** Opening Information shown block **

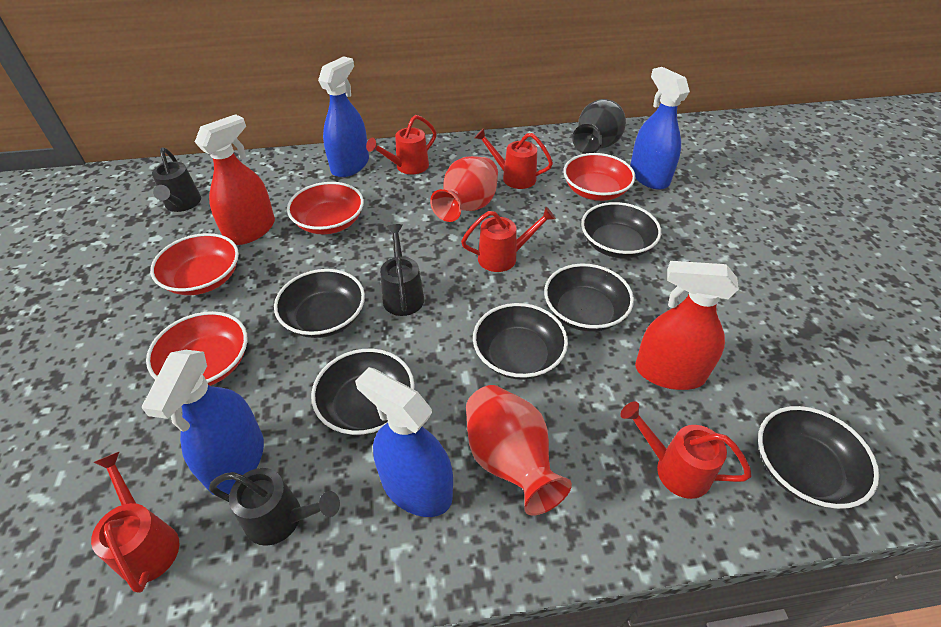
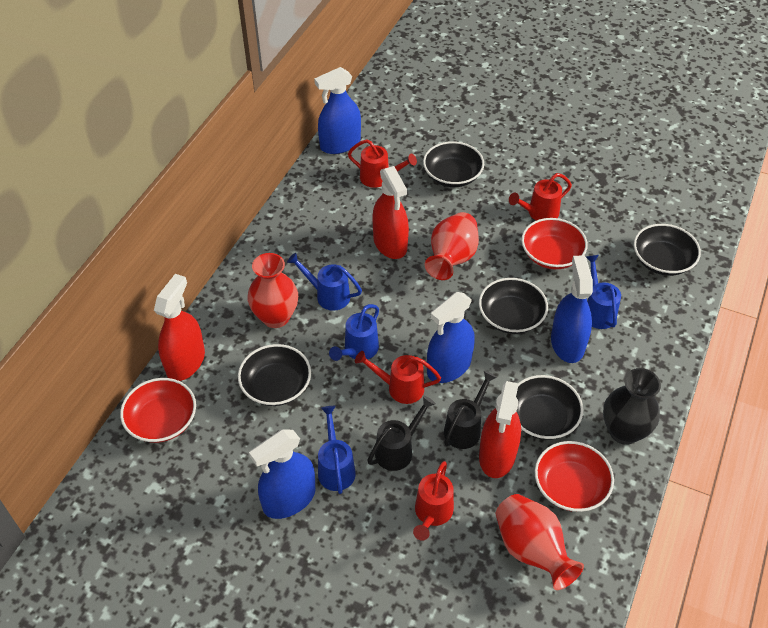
black bowl: 6 -> 5
black watering can: 3 -> 2
blue watering can: 0 -> 4
red bowl: 4 -> 3
red spray bottle: 2 -> 3
red vase: 2 -> 3
red watering can: 5 -> 4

** Closing Information shown block **

▶ _Required action_:
The entries are to be written out again exactly, though without any images.

▶ _The completed task_:
black bowl: 6 -> 5
black watering can: 3 -> 2
blue watering can: 0 -> 4
red bowl: 4 -> 3
red spray bottle: 2 -> 3
red vase: 2 -> 3
red watering can: 5 -> 4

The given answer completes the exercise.